Records shown –
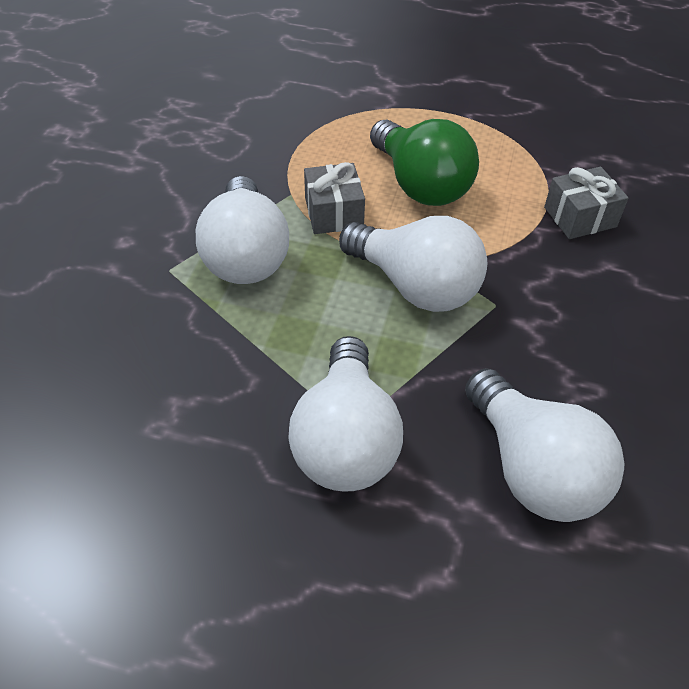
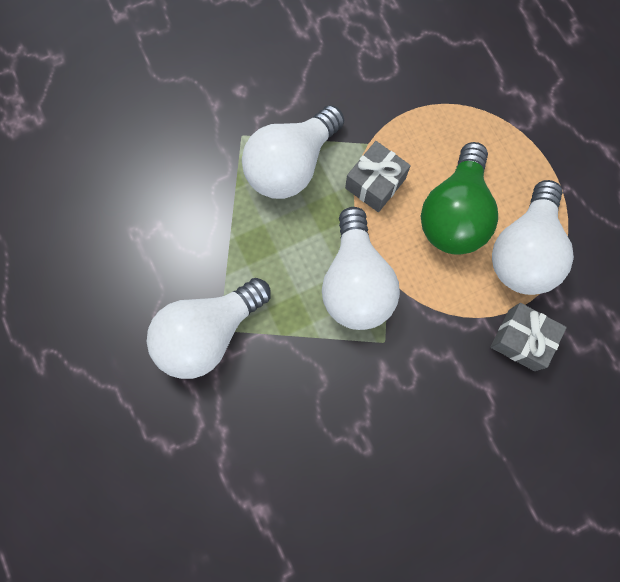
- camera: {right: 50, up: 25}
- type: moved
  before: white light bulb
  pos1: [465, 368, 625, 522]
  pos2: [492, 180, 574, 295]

What to work on – Please set down exactly the lines running from the one with "- type: moved" to the last line of the entries above, both of them included, and no others.

Problem solution –
- type: moved
  before: white light bulb
  pos1: [465, 368, 625, 522]
  pos2: [492, 180, 574, 295]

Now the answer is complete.